◆ TASK BRIEF ◆
In your copy, reproduce the entries exactly as they are, minus the images.

◆ INPUT RECORDS ◆
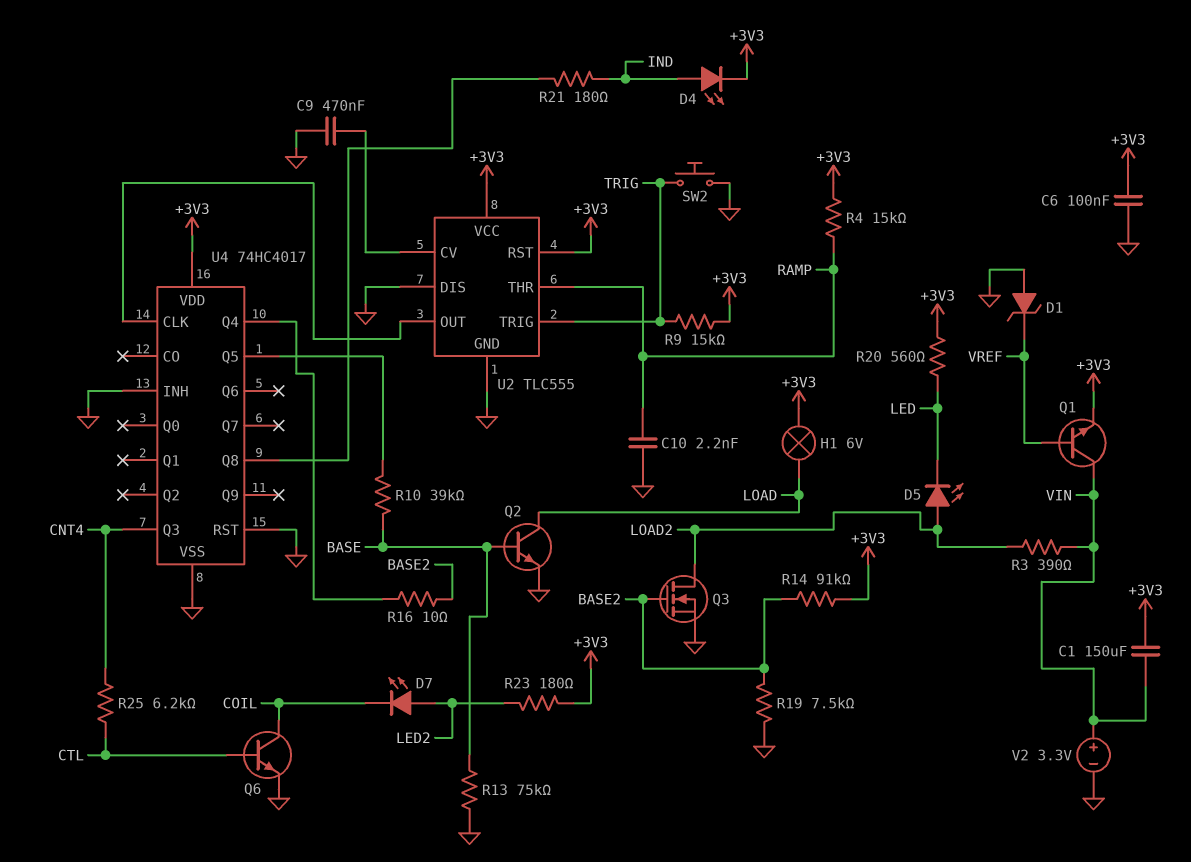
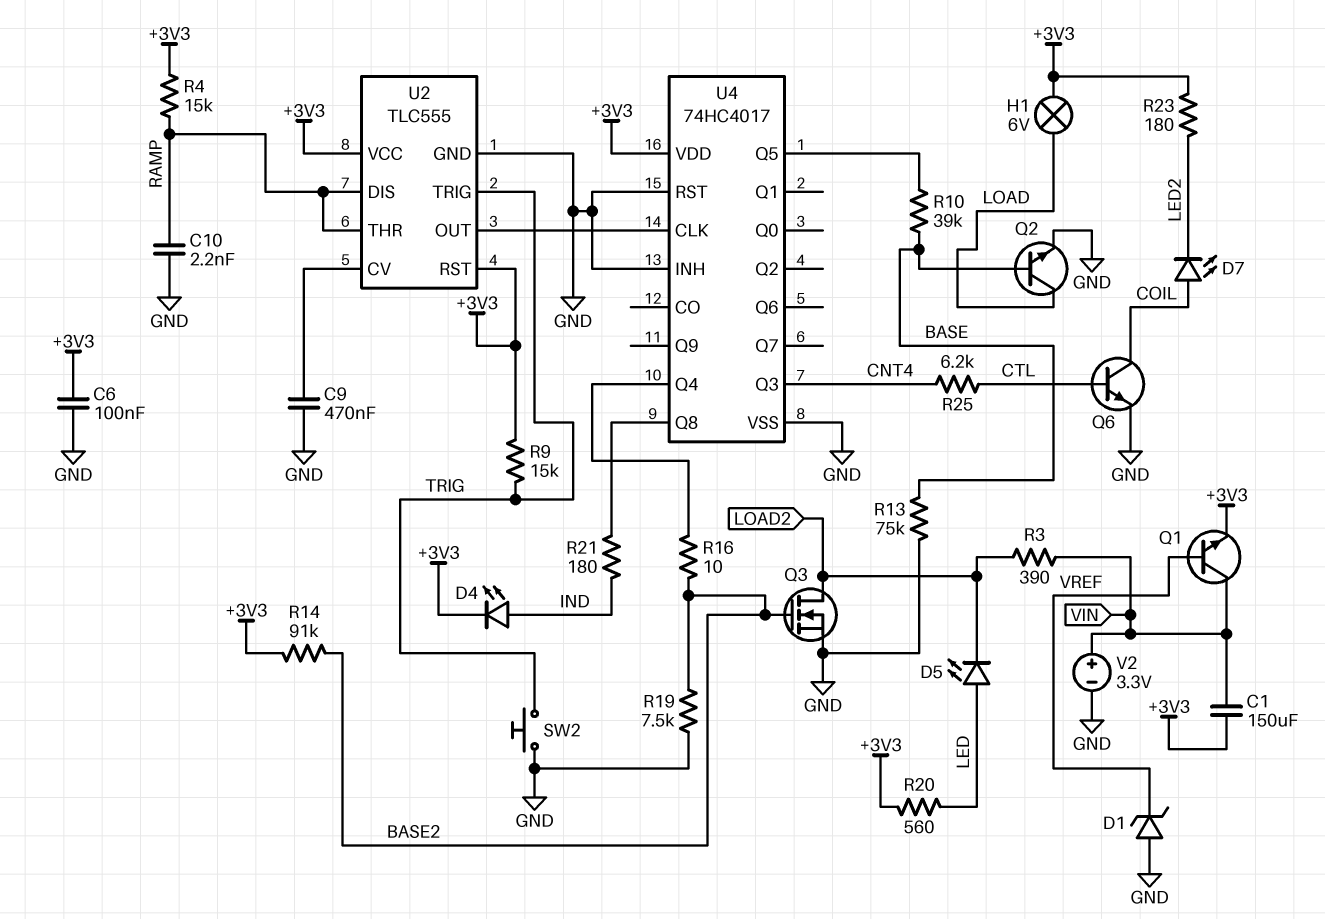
D5: LED (A LOAD2, K LED) -> LED (A LED, K LOAD2)
D7: LED (A LED2, K COIL) -> LED (A COIL, K LED2)
U2 pin DIS: GND -> RAMP

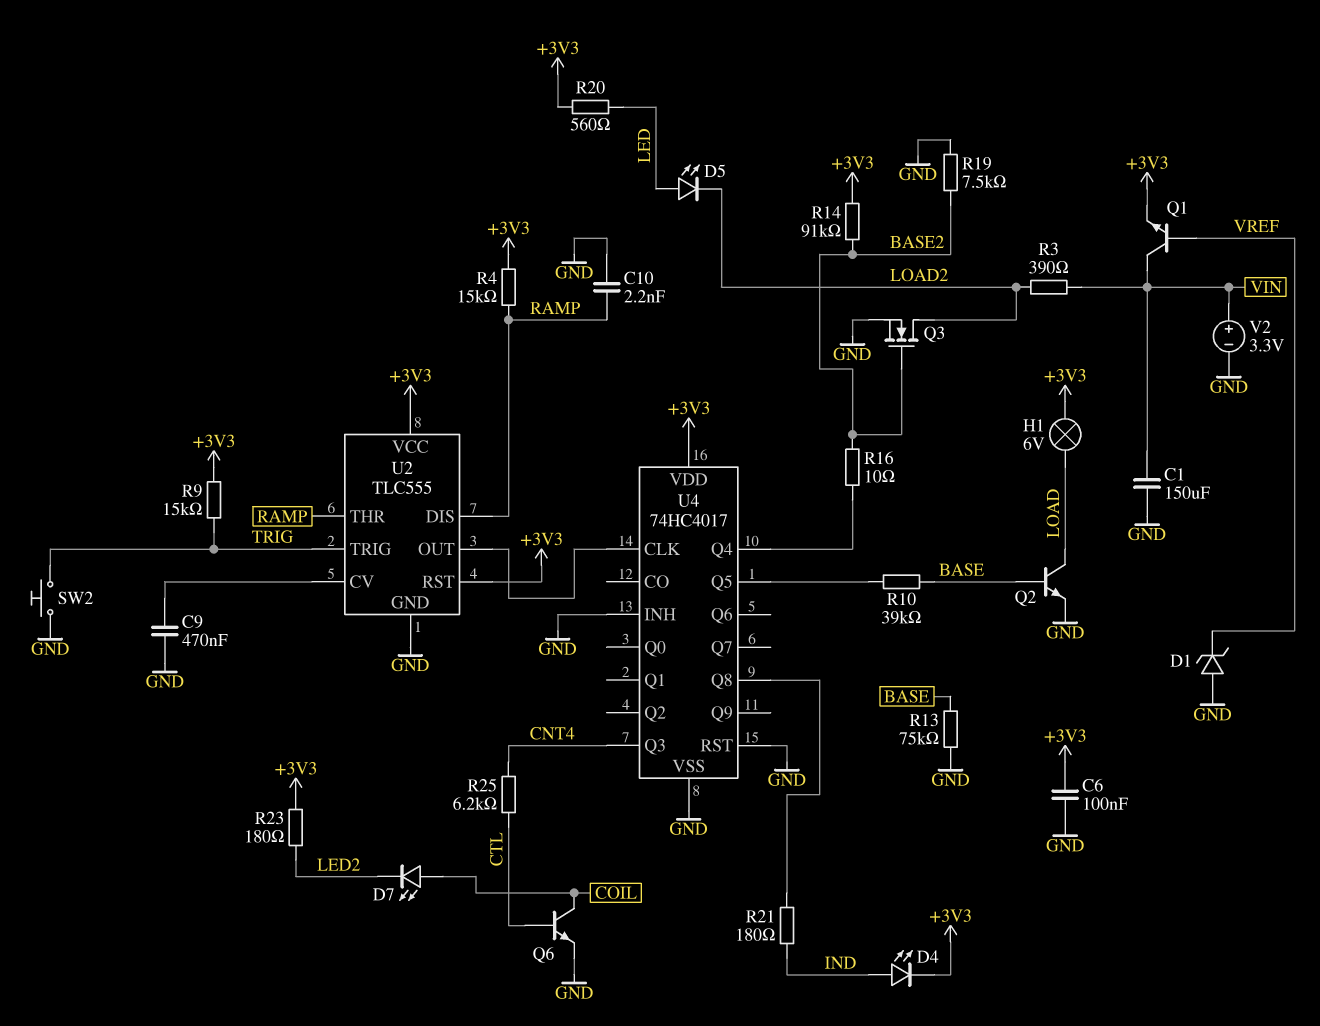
C1: 150uF (+3V3, VIN) -> 150uF (GND, VIN)

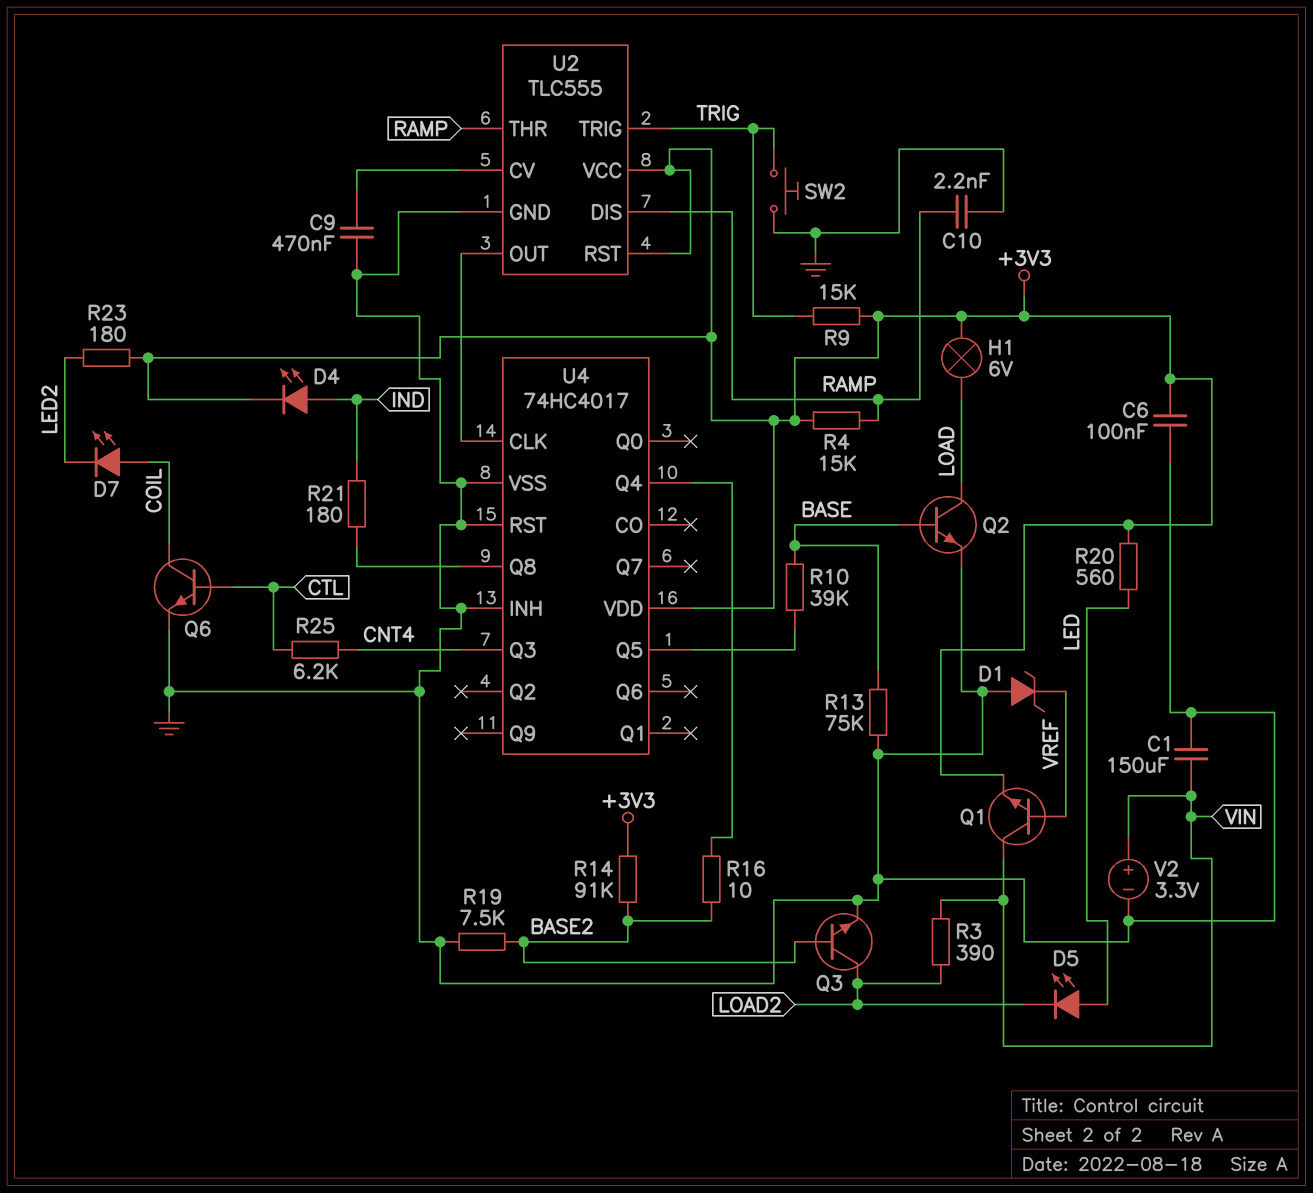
Q3: NMOS (G BASE2, D LOAD2, S GND) -> NPN (B BASE2, C LOAD2, E GND)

◆ RESPONSE TO THE TASK ◆
D5: LED (A LOAD2, K LED) -> LED (A LED, K LOAD2)
D7: LED (A LED2, K COIL) -> LED (A COIL, K LED2)
U2 pin DIS: GND -> RAMP

C1: 150uF (+3V3, VIN) -> 150uF (GND, VIN)

Q3: NMOS (G BASE2, D LOAD2, S GND) -> NPN (B BASE2, C LOAD2, E GND)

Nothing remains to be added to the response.